> [EXERCISE]:
Your reply should hold every entry below exactly as written and none of the pictures.

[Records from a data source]
• • •
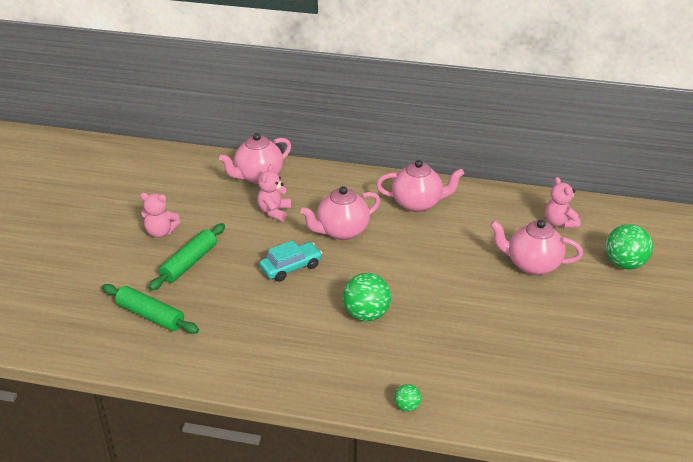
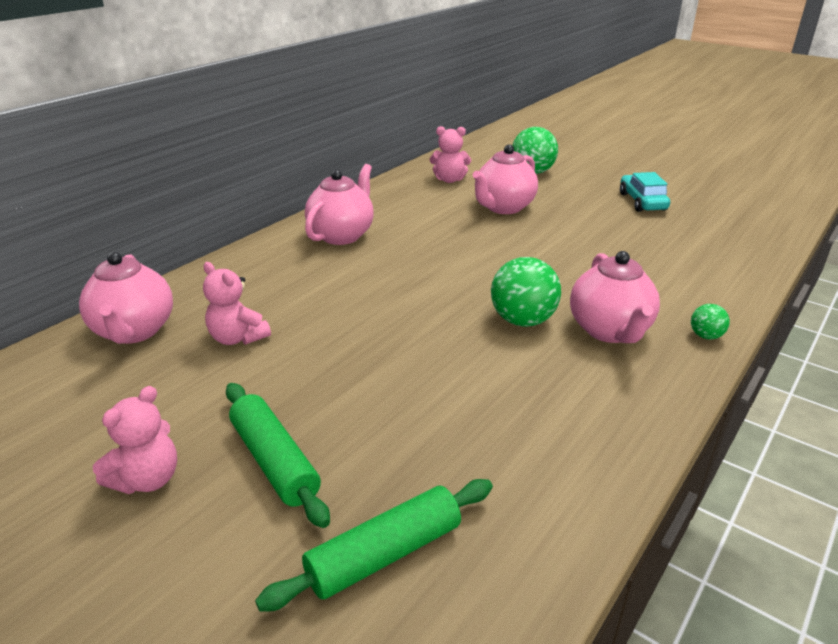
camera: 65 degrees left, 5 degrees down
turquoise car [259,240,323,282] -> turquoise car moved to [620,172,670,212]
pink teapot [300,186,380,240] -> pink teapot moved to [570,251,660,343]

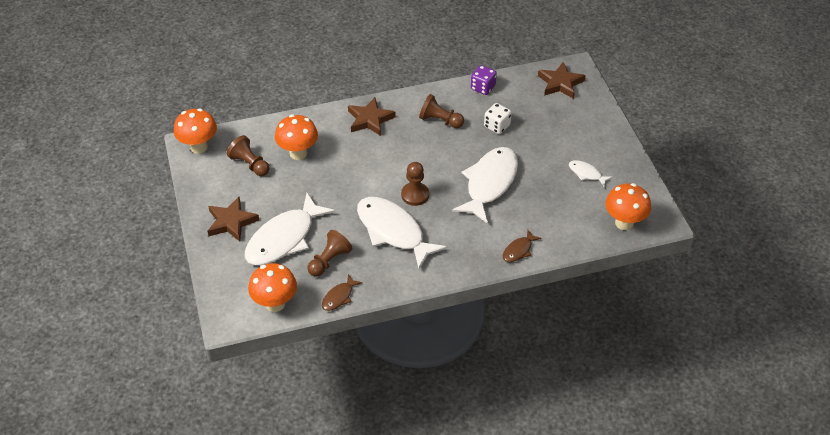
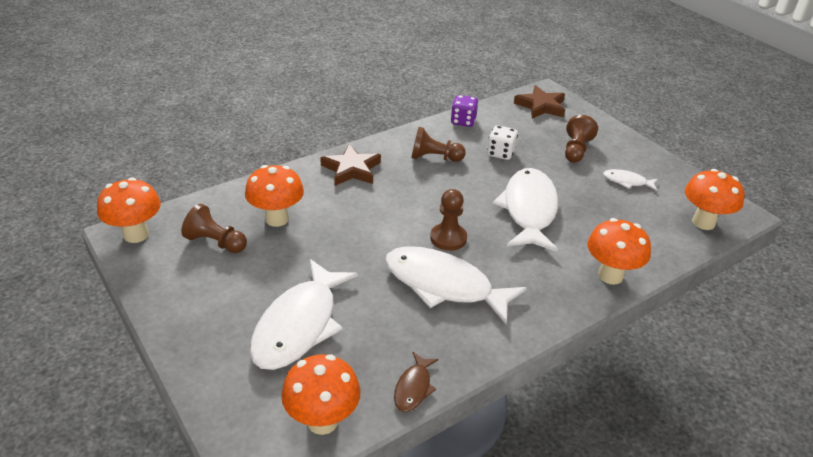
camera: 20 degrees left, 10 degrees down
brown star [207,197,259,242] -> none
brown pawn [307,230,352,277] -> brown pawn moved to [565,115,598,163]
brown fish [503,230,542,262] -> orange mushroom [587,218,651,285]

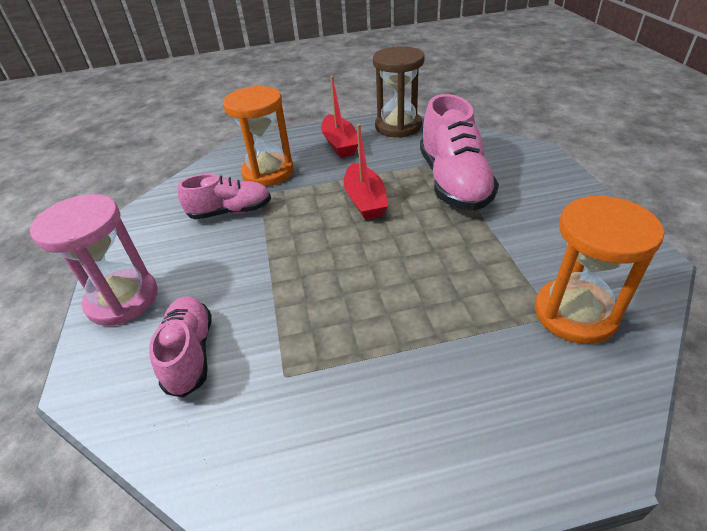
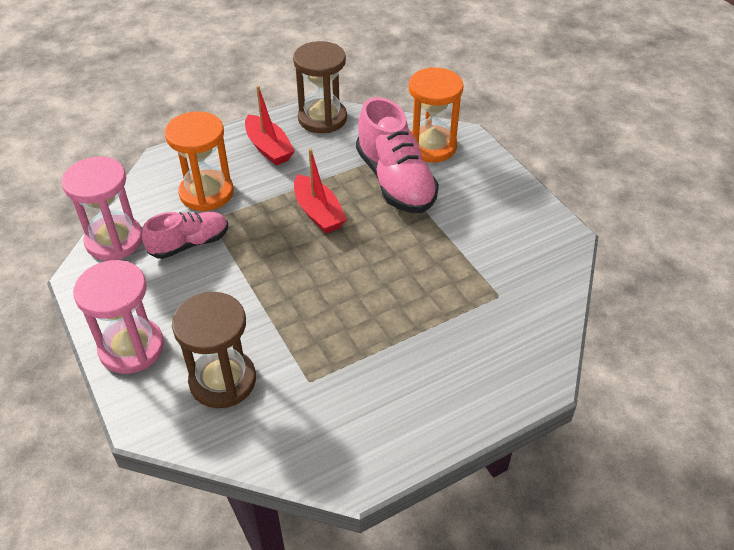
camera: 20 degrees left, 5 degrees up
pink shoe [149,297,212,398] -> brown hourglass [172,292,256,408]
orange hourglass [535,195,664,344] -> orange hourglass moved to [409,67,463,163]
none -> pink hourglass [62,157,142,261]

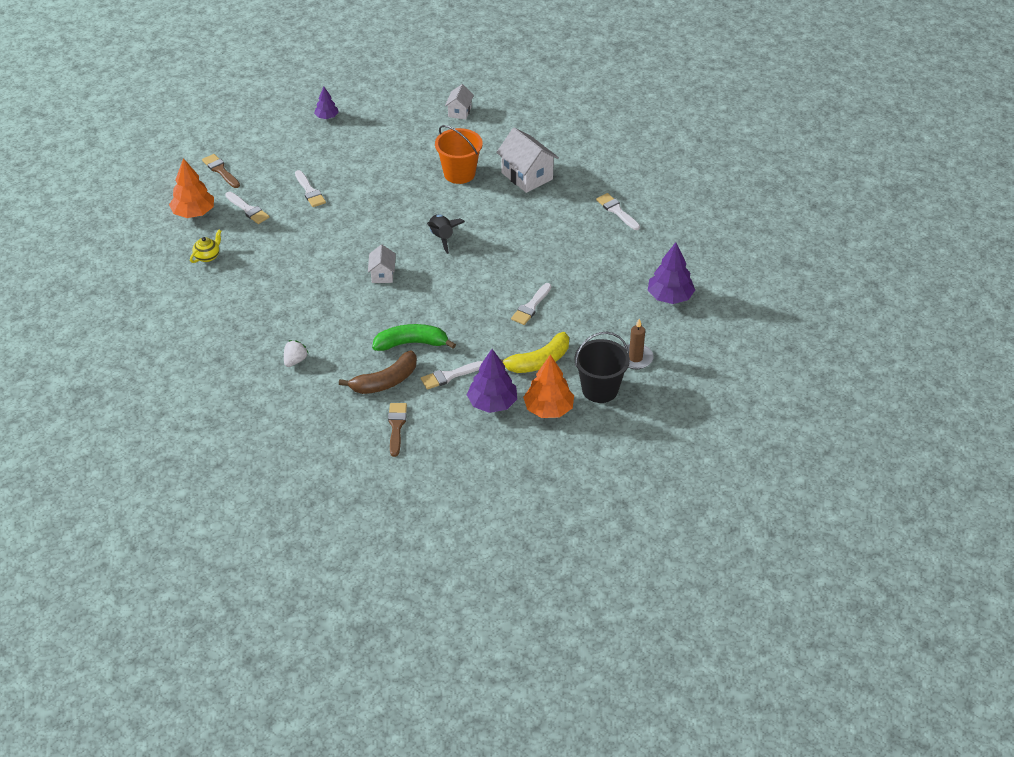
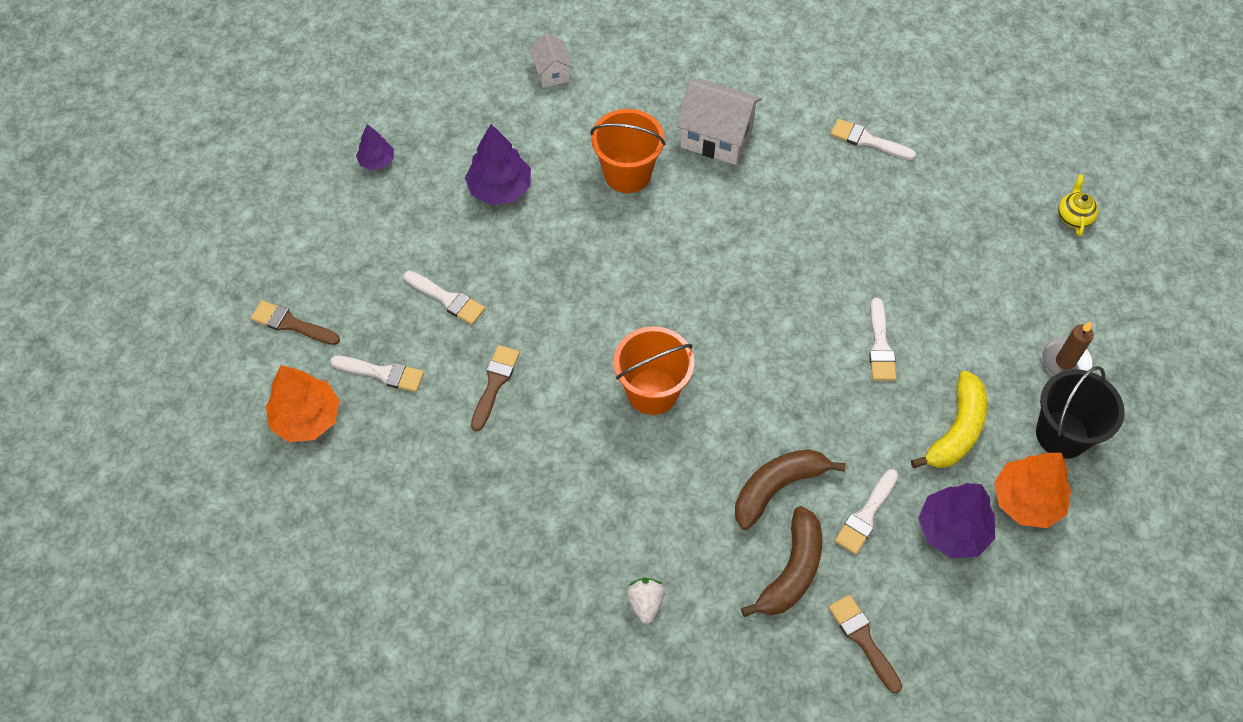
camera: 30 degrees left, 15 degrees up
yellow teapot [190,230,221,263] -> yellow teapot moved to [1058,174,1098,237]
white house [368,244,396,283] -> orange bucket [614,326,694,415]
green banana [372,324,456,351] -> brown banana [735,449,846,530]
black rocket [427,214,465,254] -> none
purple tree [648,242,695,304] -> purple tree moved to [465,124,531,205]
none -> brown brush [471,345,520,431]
• • •
> [EXERCISE SOLUTION]:
camera: 65 degrees left, 5 degrees down
turquoise car [259,240,323,282] -> turquoise car moved to [620,172,670,212]
pink teapot [300,186,380,240] -> pink teapot moved to [570,251,660,343]

camera: 20 degrees left, 10 degrees down
brown star [207,197,259,242] -> none
brown pawn [307,230,352,277] -> brown pawn moved to [565,115,598,163]
brown fish [503,230,542,262] -> orange mushroom [587,218,651,285]

camera: 20 degrees left, 5 degrees up
pink shoe [149,297,212,398] -> brown hourglass [172,292,256,408]
orange hourglass [535,195,664,344] -> orange hourglass moved to [409,67,463,163]
none -> pink hourglass [62,157,142,261]

camera: 30 degrees left, 15 degrees up
yellow teapot [190,230,221,263] -> yellow teapot moved to [1058,174,1098,237]
white house [368,244,396,283] -> orange bucket [614,326,694,415]
green banana [372,324,456,351] -> brown banana [735,449,846,530]
black rocket [427,214,465,254] -> none
purple tree [648,242,695,304] -> purple tree moved to [465,124,531,205]
none -> brown brush [471,345,520,431]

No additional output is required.